_THE PROBLEM_. A complete response lists each line of the data below that includes the word "blue".

_PROVIDED RECORDS_.
━━━━━━

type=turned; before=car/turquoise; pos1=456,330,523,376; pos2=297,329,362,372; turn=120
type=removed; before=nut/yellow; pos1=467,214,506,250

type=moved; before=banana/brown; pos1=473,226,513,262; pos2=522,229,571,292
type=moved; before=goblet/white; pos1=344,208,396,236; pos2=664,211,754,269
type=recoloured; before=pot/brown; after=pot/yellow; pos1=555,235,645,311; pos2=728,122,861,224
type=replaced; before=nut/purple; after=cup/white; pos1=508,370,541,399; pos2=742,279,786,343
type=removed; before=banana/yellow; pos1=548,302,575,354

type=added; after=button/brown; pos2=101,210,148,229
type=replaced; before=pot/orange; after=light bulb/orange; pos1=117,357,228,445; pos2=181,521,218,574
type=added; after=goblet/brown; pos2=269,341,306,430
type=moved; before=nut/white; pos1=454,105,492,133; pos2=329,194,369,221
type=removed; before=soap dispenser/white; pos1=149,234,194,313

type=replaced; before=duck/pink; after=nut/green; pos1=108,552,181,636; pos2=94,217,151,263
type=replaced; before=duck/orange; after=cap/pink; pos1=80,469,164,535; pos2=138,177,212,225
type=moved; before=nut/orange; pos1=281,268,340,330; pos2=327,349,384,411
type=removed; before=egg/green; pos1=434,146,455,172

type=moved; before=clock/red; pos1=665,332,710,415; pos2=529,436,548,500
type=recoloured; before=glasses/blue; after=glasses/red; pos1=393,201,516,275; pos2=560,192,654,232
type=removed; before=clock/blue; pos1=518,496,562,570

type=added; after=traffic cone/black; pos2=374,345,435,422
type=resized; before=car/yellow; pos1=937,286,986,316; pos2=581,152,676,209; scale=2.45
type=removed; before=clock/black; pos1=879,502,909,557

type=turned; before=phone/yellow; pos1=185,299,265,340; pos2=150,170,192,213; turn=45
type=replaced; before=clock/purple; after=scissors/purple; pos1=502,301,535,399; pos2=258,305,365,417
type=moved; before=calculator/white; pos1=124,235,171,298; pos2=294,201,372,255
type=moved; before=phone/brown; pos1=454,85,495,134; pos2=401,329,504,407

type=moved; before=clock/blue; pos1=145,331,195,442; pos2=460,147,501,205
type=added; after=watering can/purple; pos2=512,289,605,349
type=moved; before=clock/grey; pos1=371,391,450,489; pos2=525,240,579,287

━━━━━━

_TASK OUTPUT_.
type=recoloured; before=glasses/blue; after=glasses/red; pos1=393,201,516,275; pos2=560,192,654,232
type=removed; before=clock/blue; pos1=518,496,562,570
type=moved; before=clock/blue; pos1=145,331,195,442; pos2=460,147,501,205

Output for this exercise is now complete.